*** DATASET RECORDS ***
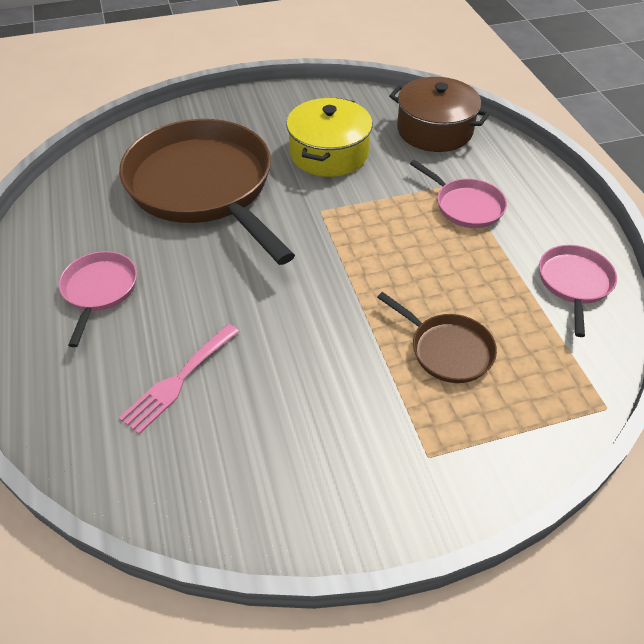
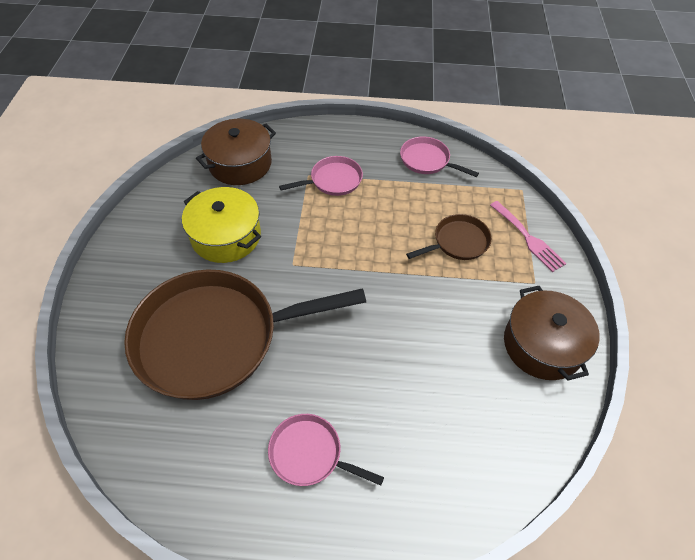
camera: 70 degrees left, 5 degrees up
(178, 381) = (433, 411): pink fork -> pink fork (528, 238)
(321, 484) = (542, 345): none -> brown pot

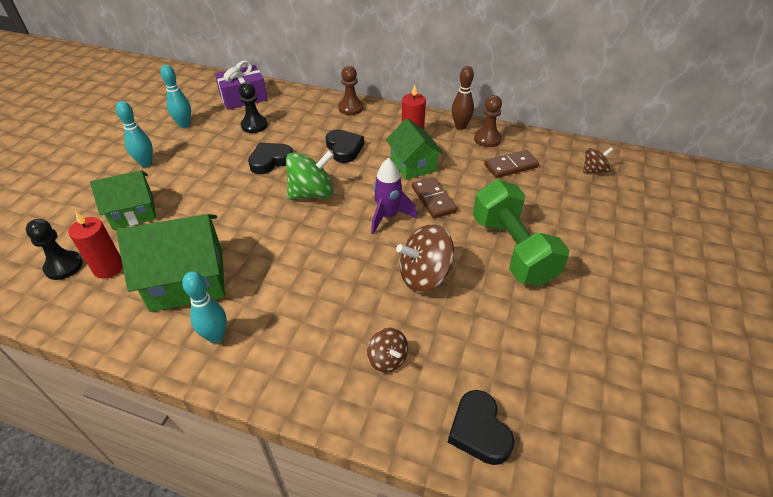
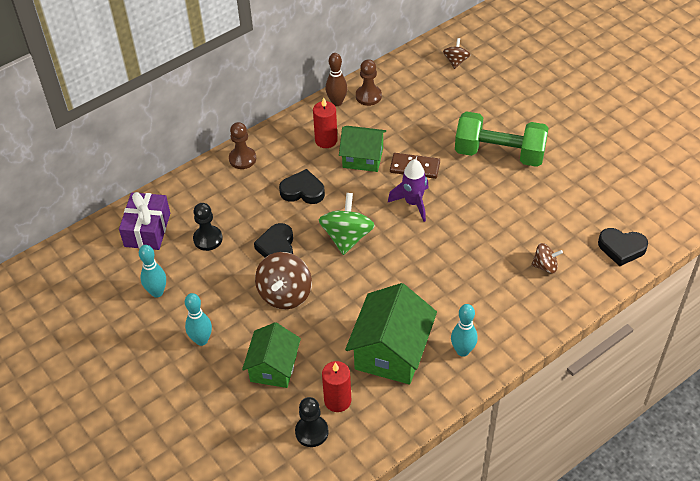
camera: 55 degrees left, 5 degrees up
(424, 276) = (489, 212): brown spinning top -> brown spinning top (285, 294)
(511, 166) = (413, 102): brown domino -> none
*** End of DATASET RECORDS ***
*** DATASET RECORDS ***
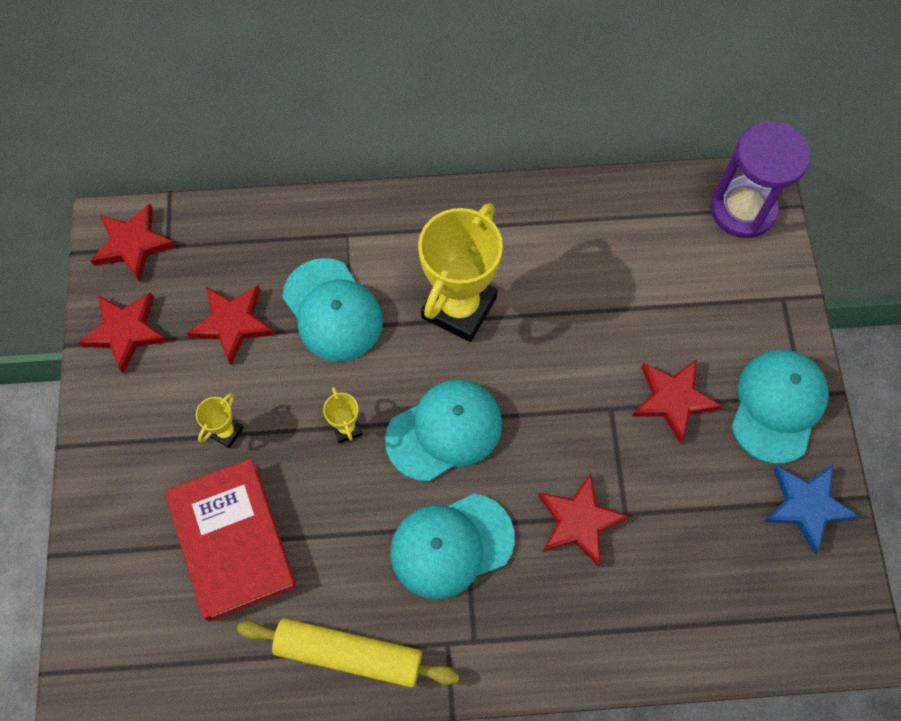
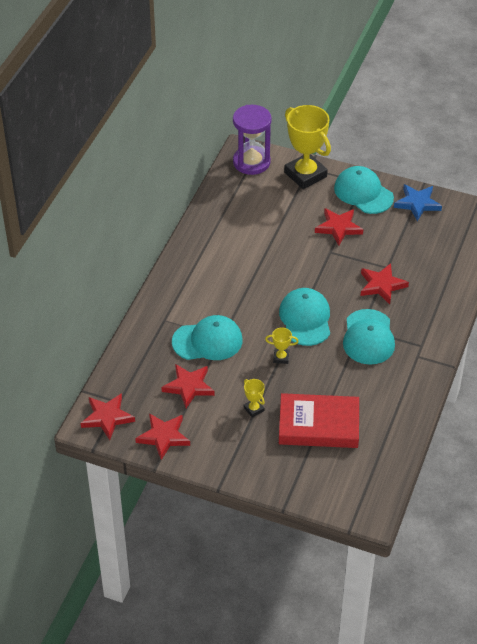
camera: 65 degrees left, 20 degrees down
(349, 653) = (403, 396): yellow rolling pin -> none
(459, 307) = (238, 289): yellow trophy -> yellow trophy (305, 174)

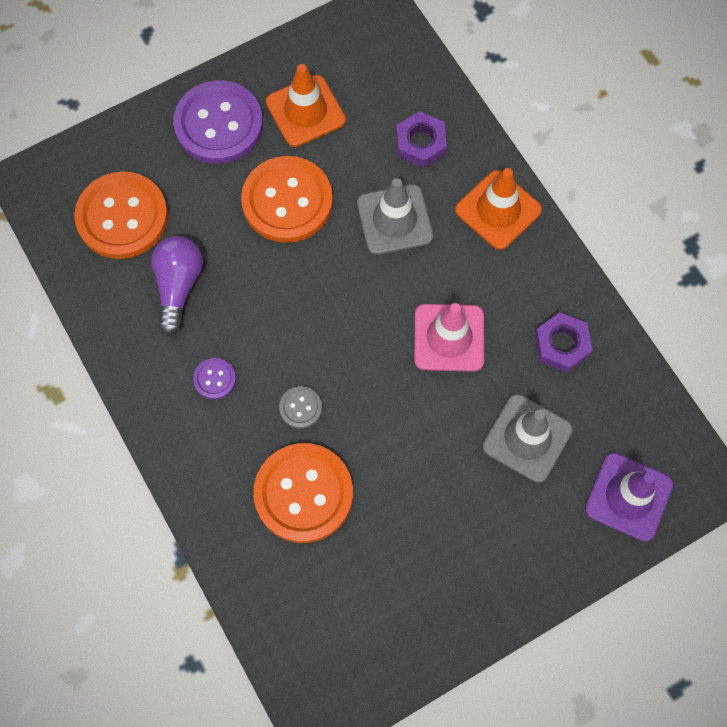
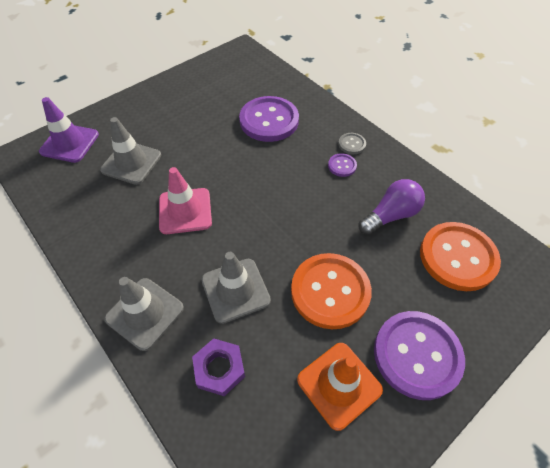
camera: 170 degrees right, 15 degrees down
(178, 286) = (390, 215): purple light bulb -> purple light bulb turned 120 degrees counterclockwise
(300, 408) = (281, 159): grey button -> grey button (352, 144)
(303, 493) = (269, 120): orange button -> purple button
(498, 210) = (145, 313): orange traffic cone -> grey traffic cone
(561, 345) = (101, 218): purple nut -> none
*** End of DATASET RECORDS ***
**WHAT IS NEEDED:** Word for word, repeat the lines above from the one with "camera: 70 degrees left, 5 degrees up" through the one with "(511, 166) = (413, 102): brown domino -> none", and nothing beyond them. Omit the pictures.

**SOLUTION:**
camera: 70 degrees left, 5 degrees up
(178, 381) = (433, 411): pink fork -> pink fork (528, 238)
(321, 484) = (542, 345): none -> brown pot

camera: 55 degrees left, 5 degrees up
(424, 276) = (489, 212): brown spinning top -> brown spinning top (285, 294)
(511, 166) = (413, 102): brown domino -> none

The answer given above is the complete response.